*** Opening of Data records ***

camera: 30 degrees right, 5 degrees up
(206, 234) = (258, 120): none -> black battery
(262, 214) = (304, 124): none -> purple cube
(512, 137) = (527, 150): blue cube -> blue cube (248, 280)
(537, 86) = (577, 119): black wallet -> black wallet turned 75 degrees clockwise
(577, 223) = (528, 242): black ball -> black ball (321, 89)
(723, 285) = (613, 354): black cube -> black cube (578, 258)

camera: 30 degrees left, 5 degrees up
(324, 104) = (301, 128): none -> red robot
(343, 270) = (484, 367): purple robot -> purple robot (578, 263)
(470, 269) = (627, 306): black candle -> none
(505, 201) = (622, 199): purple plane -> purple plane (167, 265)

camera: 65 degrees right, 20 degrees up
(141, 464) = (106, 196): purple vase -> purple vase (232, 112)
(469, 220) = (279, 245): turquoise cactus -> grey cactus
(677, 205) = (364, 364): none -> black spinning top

*** Close of Data records ***
*** Opening of Data records ***

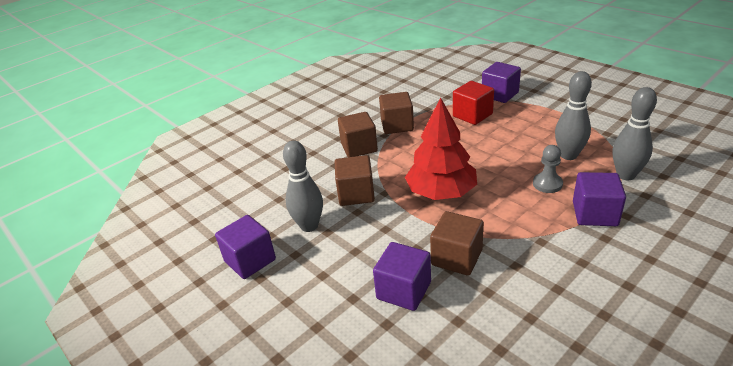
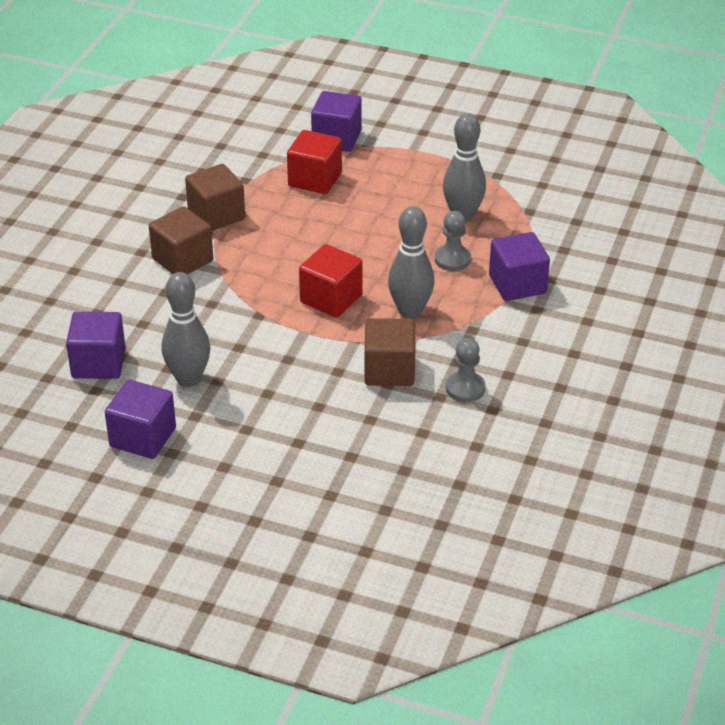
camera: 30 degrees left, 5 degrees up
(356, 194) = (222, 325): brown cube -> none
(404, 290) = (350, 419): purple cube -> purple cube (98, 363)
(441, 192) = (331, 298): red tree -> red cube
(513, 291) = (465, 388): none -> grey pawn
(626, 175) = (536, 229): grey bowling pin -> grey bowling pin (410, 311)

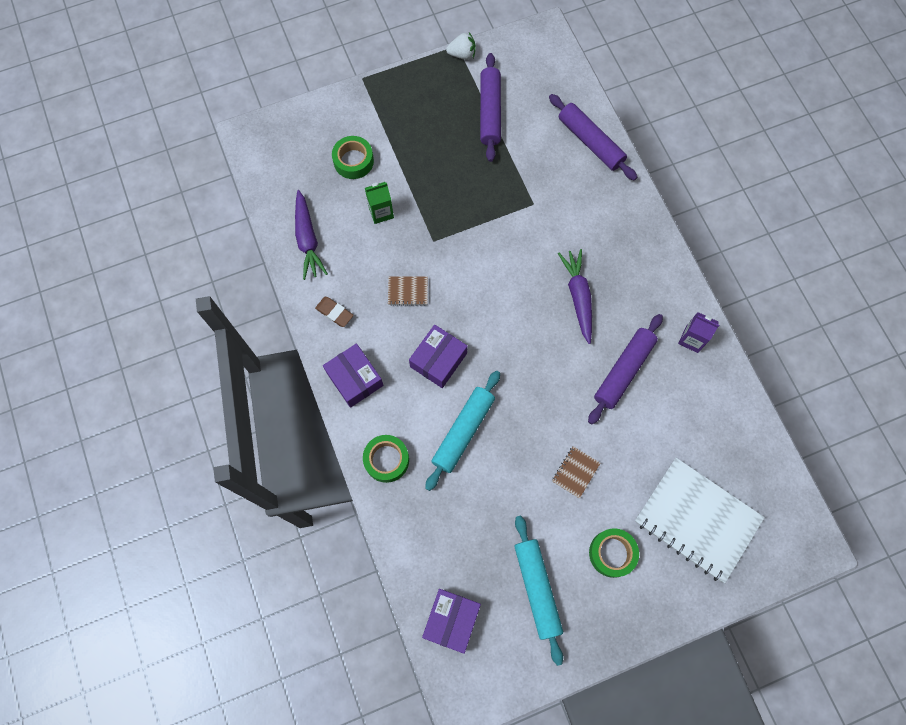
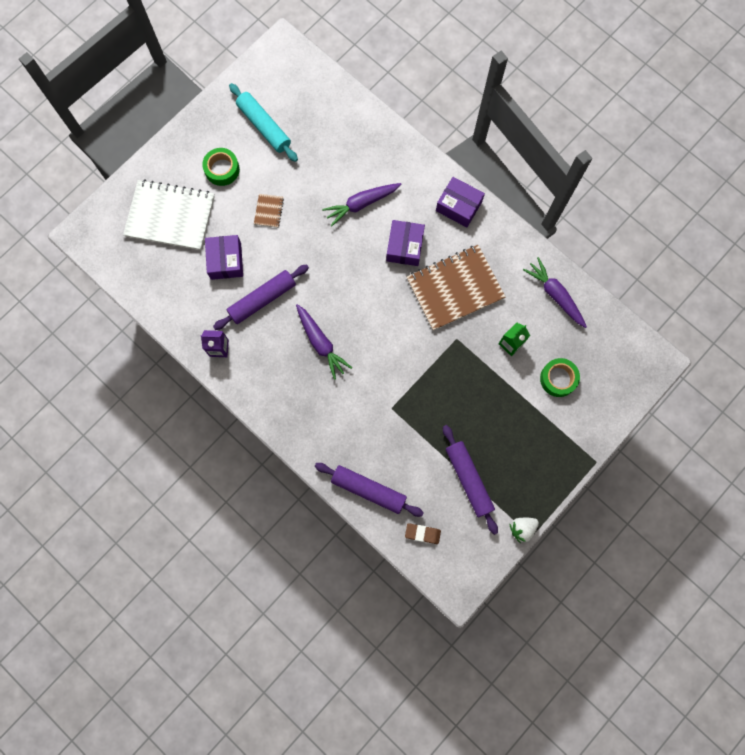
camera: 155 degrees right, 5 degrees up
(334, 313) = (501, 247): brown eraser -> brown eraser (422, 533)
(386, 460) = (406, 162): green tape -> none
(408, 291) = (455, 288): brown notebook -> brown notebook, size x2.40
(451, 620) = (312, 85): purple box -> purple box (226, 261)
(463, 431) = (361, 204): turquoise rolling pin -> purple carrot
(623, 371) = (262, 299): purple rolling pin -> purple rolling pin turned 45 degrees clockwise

*** Close of Data records ***

- [Work instruction] How many of the lines in the material hold the word "turned"? Give that number alone.

- [Written answer] 2